• [Exercise objective] Search the records below for "screwdriver (blue) [461". Return that line and all remaining lines exactly.

========

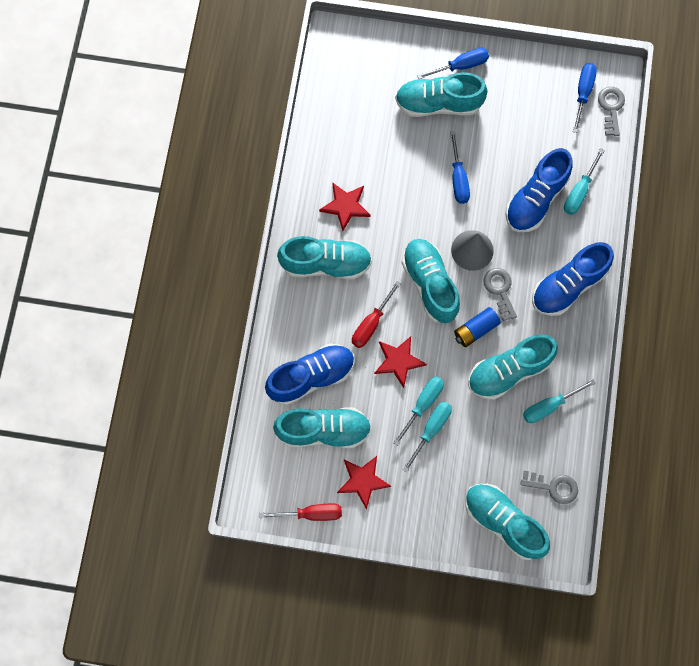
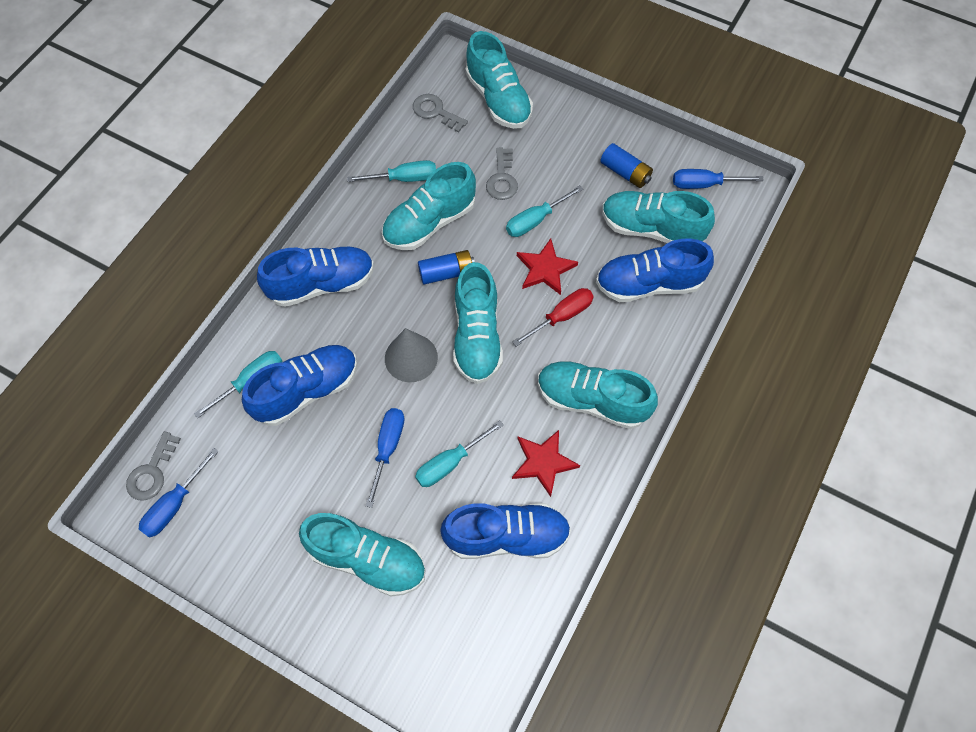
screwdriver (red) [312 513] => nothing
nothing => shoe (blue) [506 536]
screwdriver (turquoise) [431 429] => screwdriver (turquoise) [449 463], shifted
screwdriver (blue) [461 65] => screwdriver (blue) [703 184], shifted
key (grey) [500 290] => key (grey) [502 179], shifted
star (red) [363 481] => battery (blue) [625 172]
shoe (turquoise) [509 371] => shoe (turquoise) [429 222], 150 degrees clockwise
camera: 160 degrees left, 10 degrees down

========

• [Output of the task]
screwdriver (blue) [461 65] => screwdriver (blue) [703 184], shifted
key (grey) [500 290] => key (grey) [502 179], shifted
star (red) [363 481] => battery (blue) [625 172]
shoe (turquoise) [509 371] => shoe (turquoise) [429 222], 150 degrees clockwise
camera: 160 degrees left, 10 degrees down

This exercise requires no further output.